* [AIM OF THE EXERCISE]:
Your answer must consist solely of the lines from the one containing "bookcase: (312, 1140)" through the last line of the records below, reproduced exactly, with all pictures omitted.

....................

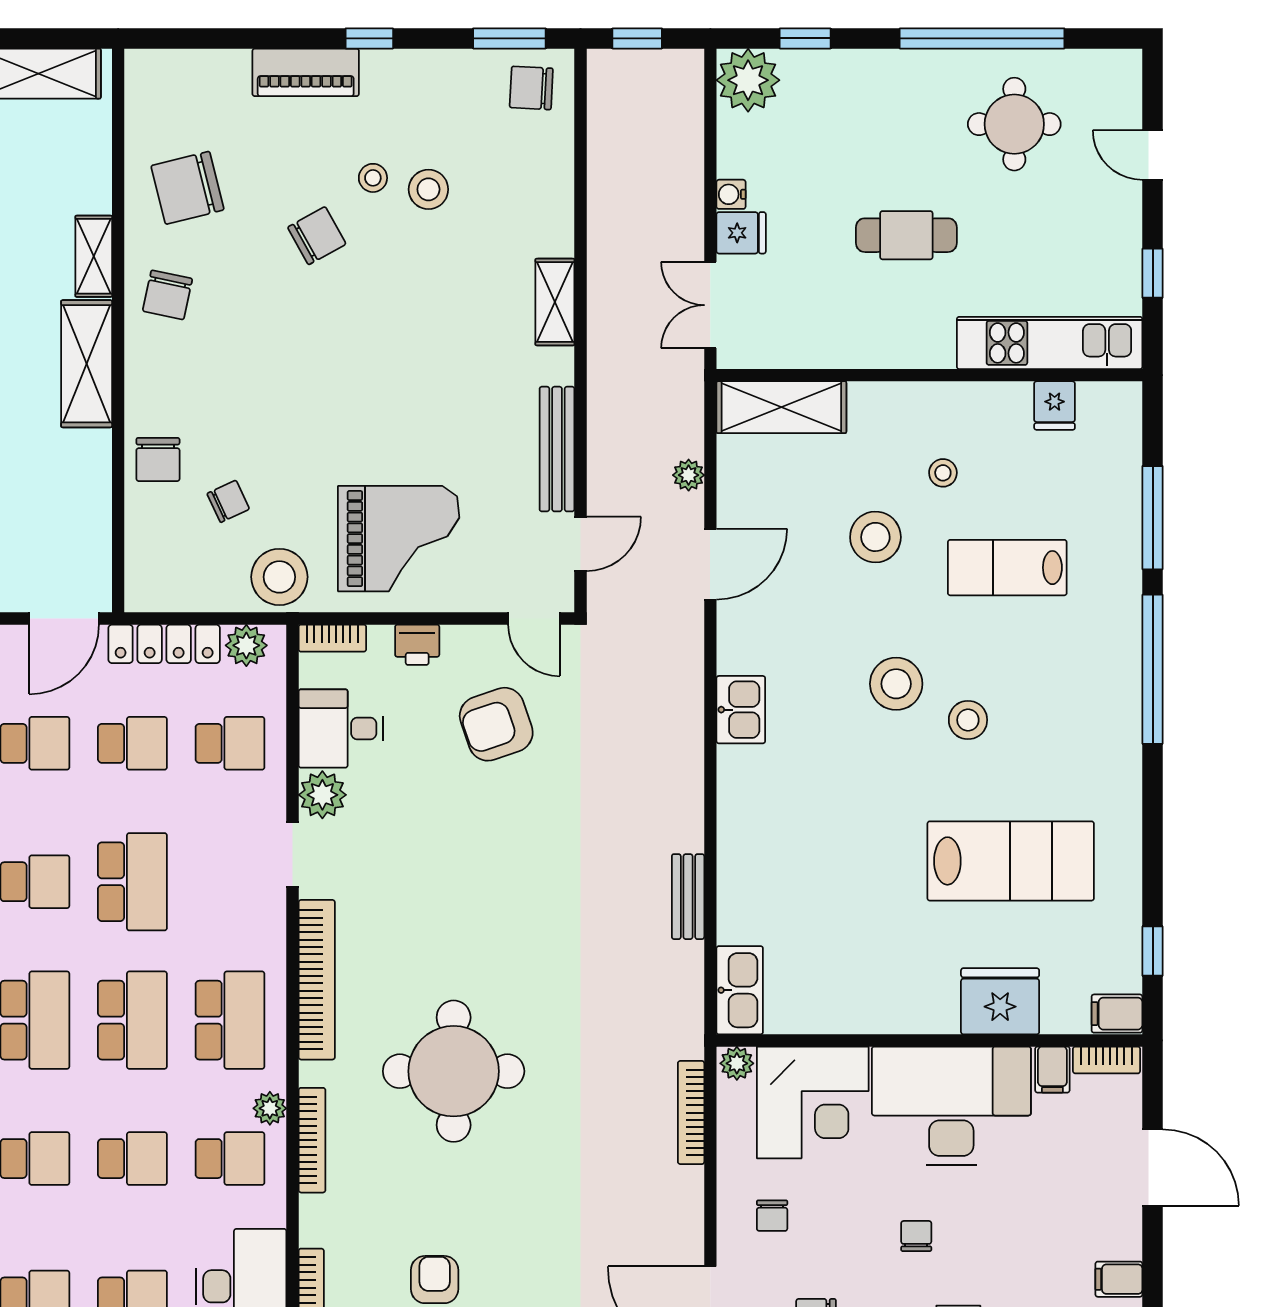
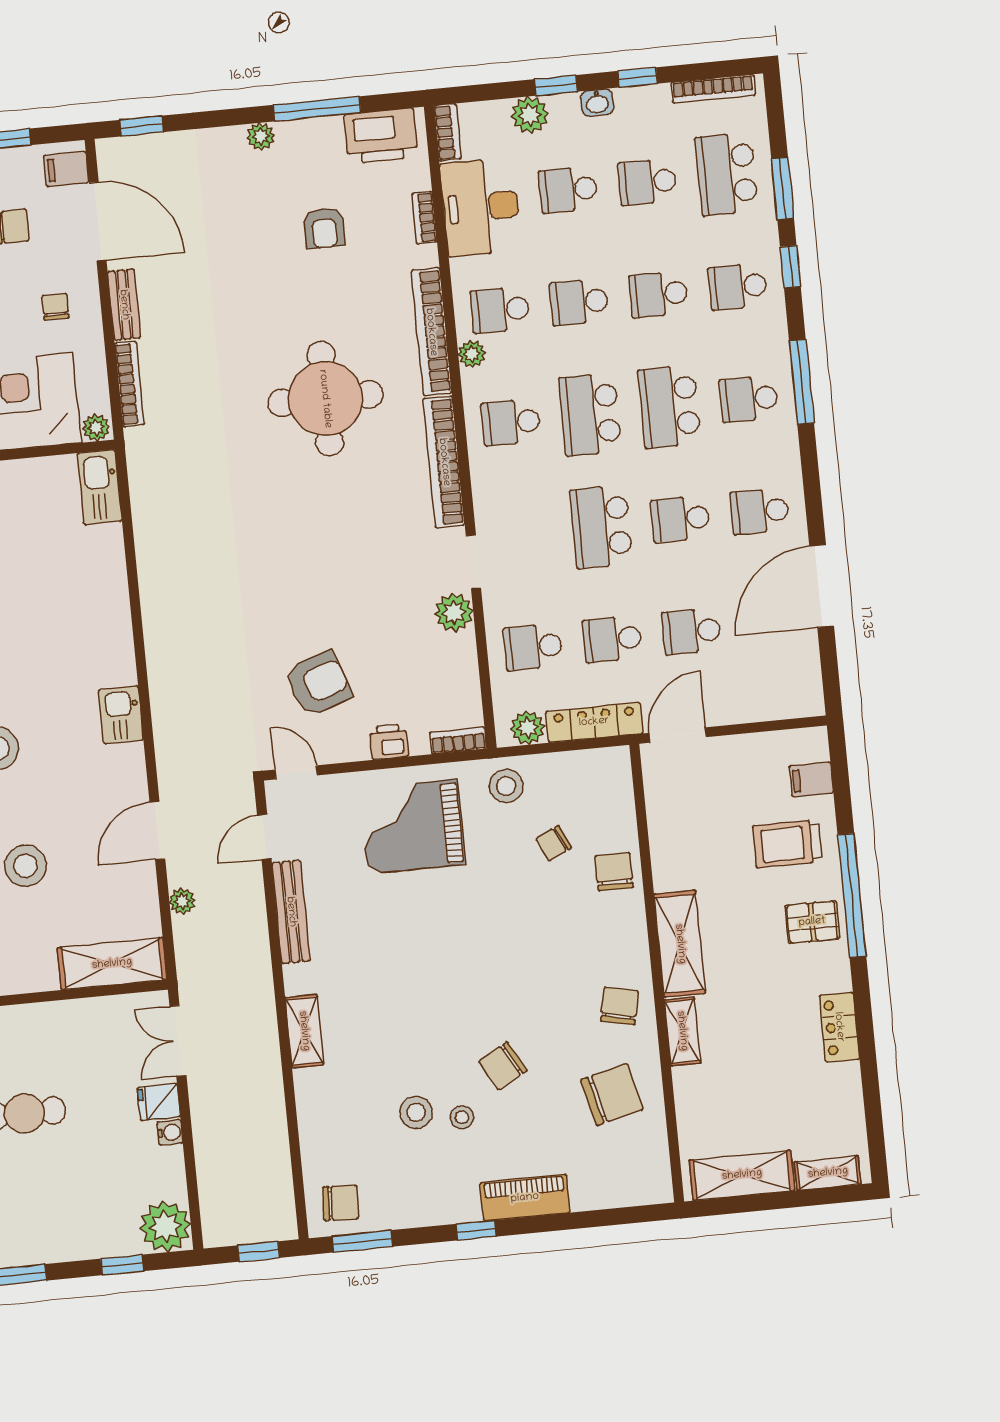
double door: (710, 305) -> (178, 1041), swing flipped
stool: (279, 577) -> (506, 786), width x0.73, depth x0.73
desk: (341, 728) -> (444, 668), removed
bench: (688, 897) -> (124, 305), moved
school desk: (230, 1020) -> (511, 422), width x0.54
bookcase: (312, 1140) -> (431, 332), width x1.48, depth x1.31

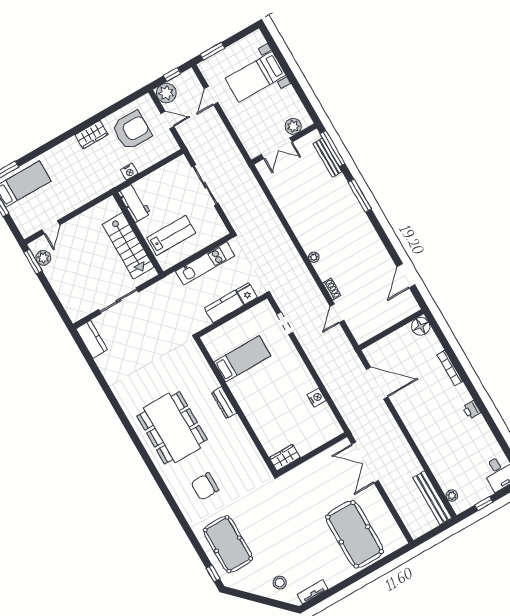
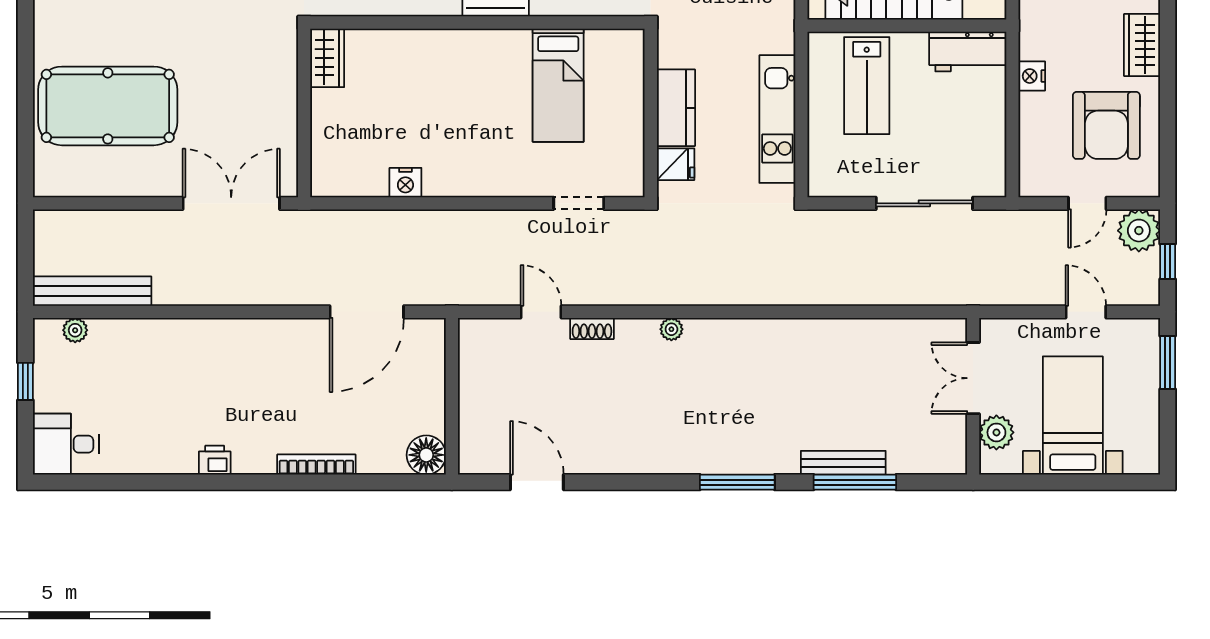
plant: (293, 126) -> (996, 432), moved
wall: (284, 144) -> (973, 396), moved
double door: (277, 148) -> (973, 378), moved

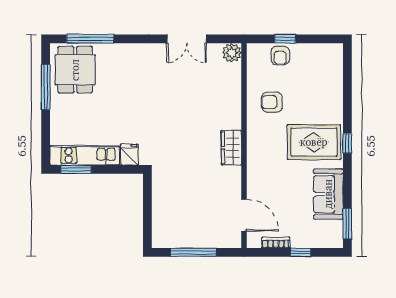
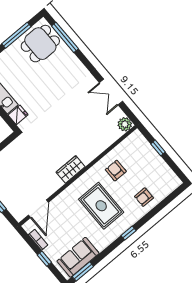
armchair: (280, 56) -> (144, 197), moved
rug: (314, 142) -> (101, 206), moved
sofa: (328, 194) -> (78, 257), moved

....................

* [ANSWER AREA]:
bookcase: (312, 1140) -> (431, 332), width x1.48, depth x1.31

plant: (293, 126) -> (996, 432), moved
wall: (284, 144) -> (973, 396), moved
double door: (277, 148) -> (973, 378), moved

armchair: (280, 56) -> (144, 197), moved
rug: (314, 142) -> (101, 206), moved
sofa: (328, 194) -> (78, 257), moved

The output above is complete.